Write out the records from their start through the line containing "road 2 (track): [(511,464),(480,442),(433,455),(331,511)]", inclusive. Leave the pictures out.
## Start Available records
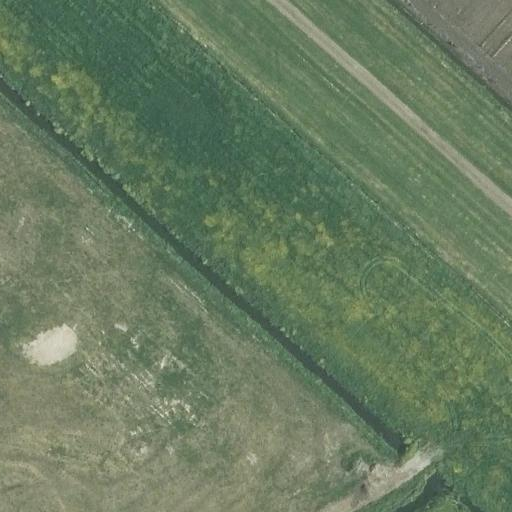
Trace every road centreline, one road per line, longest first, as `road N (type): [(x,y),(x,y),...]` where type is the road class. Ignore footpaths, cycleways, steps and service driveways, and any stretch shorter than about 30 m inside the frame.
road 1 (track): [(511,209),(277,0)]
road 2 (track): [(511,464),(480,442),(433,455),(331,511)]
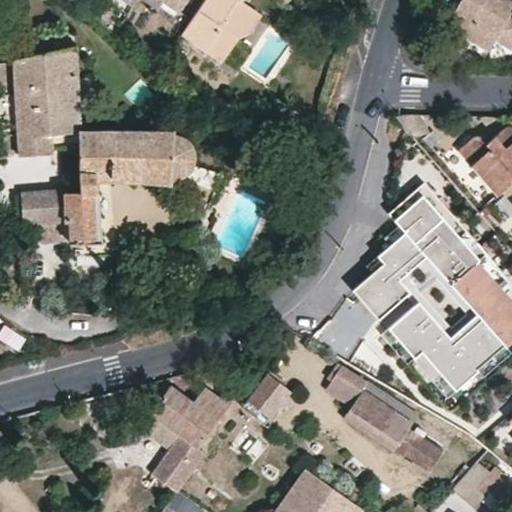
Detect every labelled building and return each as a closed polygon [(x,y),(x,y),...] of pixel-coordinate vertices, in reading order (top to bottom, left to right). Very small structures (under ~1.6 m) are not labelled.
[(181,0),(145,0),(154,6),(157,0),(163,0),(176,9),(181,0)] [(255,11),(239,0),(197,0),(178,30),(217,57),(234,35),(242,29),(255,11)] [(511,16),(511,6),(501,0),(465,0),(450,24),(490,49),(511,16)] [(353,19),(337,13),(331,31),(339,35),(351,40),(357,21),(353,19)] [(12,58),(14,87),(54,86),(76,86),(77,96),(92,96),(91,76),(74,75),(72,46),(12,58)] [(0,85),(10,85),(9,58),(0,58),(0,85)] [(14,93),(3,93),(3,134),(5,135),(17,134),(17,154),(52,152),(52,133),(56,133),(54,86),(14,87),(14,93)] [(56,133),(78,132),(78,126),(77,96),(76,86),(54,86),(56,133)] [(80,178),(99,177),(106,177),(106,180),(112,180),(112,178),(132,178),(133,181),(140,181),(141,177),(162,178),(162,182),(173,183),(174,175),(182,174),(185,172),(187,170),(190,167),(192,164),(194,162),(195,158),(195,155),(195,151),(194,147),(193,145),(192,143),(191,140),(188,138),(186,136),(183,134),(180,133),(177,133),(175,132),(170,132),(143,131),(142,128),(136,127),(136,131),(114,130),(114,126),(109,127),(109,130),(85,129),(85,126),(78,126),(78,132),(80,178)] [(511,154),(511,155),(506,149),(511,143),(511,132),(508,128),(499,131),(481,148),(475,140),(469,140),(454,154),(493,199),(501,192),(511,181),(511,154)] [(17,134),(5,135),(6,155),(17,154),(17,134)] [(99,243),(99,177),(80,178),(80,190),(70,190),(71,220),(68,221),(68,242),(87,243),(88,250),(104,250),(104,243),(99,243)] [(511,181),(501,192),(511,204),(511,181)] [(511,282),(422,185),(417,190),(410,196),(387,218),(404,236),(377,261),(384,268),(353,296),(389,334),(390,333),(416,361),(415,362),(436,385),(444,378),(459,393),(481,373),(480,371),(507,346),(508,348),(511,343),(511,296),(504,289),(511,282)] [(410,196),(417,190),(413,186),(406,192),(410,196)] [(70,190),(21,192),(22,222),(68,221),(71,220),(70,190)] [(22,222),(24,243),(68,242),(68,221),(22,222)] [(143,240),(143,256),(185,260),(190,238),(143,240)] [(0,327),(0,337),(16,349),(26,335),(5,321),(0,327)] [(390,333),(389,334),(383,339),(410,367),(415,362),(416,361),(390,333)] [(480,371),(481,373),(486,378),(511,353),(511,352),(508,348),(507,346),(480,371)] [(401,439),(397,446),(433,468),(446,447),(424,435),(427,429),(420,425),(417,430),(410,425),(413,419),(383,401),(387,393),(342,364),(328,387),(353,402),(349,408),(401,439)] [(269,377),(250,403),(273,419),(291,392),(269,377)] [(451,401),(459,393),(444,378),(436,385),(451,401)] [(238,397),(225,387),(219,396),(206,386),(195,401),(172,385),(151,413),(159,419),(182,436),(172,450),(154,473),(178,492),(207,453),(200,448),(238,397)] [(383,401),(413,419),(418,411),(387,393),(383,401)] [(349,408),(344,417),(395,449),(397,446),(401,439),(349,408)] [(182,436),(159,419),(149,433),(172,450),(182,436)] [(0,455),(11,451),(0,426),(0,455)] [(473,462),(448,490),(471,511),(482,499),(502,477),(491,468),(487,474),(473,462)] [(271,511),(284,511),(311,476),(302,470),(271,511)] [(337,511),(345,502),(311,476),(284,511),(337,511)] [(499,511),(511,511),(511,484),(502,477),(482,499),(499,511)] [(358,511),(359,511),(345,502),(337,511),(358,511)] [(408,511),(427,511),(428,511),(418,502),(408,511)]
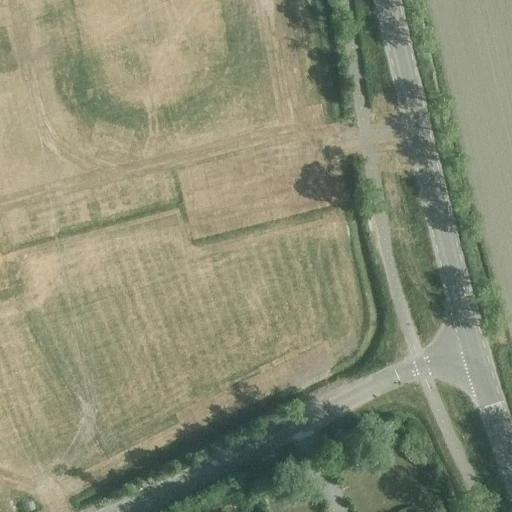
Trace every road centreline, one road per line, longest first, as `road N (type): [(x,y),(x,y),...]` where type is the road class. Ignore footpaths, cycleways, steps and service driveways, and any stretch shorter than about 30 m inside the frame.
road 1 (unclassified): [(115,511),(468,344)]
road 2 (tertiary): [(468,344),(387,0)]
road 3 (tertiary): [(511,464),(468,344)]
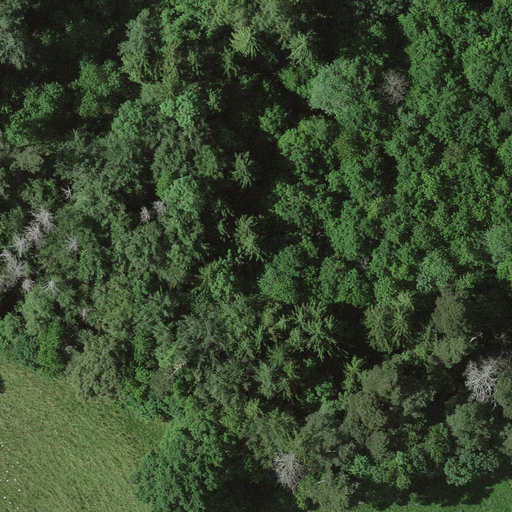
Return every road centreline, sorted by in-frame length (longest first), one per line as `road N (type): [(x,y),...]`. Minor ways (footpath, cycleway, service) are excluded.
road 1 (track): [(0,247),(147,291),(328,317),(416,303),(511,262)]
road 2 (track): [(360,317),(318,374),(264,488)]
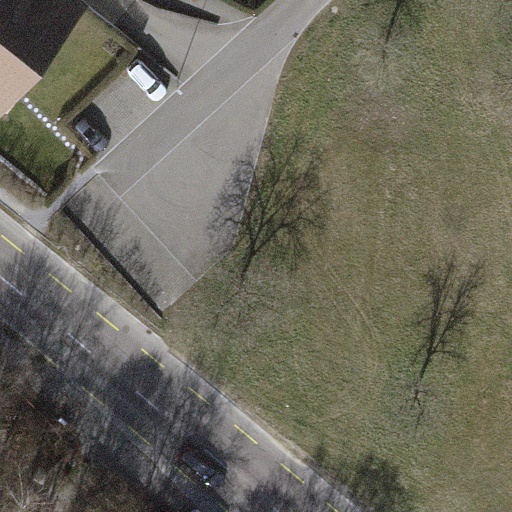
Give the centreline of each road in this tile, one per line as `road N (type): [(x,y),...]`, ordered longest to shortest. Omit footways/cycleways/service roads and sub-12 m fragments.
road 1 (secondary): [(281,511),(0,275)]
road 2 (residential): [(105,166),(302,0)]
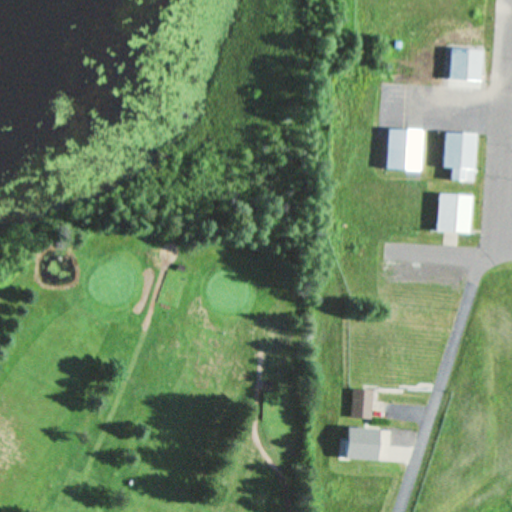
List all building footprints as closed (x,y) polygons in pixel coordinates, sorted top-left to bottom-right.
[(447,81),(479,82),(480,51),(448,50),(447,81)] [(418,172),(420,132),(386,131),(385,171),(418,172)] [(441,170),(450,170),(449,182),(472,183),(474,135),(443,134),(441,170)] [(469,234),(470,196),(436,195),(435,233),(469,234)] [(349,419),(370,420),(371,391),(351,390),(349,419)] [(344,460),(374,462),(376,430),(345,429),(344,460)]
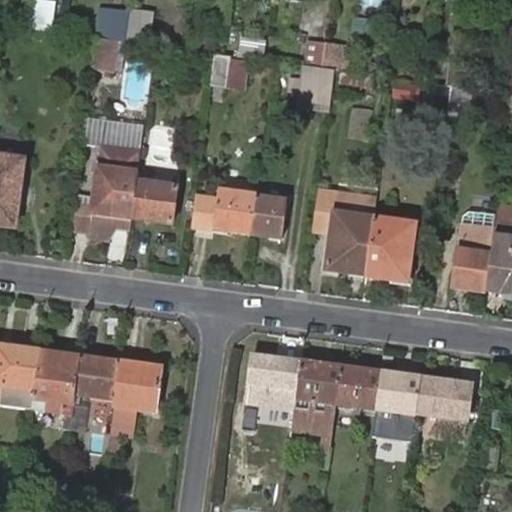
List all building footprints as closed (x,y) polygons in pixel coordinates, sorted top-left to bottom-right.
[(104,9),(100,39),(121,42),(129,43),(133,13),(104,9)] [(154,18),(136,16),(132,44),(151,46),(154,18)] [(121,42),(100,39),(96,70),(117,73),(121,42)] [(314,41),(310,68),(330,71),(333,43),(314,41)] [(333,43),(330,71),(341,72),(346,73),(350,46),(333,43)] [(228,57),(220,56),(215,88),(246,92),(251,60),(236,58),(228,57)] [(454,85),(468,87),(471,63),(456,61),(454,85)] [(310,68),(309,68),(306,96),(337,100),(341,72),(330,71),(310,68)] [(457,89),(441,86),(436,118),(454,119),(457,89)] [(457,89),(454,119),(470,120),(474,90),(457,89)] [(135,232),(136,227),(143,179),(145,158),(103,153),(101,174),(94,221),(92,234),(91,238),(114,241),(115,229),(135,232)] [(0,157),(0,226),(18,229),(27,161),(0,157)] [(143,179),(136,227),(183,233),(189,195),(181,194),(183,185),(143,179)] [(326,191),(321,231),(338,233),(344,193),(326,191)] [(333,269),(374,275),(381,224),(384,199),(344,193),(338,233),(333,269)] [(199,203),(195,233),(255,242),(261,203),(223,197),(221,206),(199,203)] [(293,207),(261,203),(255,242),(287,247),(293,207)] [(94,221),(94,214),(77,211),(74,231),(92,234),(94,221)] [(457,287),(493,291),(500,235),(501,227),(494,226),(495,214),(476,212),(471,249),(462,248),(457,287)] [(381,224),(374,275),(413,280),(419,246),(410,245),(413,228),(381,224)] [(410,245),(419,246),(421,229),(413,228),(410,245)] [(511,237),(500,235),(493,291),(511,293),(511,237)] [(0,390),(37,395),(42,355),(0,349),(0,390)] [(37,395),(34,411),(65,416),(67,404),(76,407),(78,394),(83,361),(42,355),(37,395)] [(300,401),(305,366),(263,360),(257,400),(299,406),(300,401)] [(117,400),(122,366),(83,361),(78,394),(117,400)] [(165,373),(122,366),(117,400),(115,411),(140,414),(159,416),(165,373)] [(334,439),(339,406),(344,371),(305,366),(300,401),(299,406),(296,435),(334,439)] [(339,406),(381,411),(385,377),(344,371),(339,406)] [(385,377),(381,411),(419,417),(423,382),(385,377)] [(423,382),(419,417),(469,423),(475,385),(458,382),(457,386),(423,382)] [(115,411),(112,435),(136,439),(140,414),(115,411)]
## End Available records
Result ▸
Trace every road centreline, one road per line, longest first, as `road N (type): [(x,y),(x,y),...]` where type is the road class. Ignore footpaths, cycleways, steps and service driveways, and any stretch shorter than about 30 m inside the frame.
road 1 (track): [(511,209),(277,0)]
road 2 (track): [(511,464),(480,442),(433,455),(331,511)]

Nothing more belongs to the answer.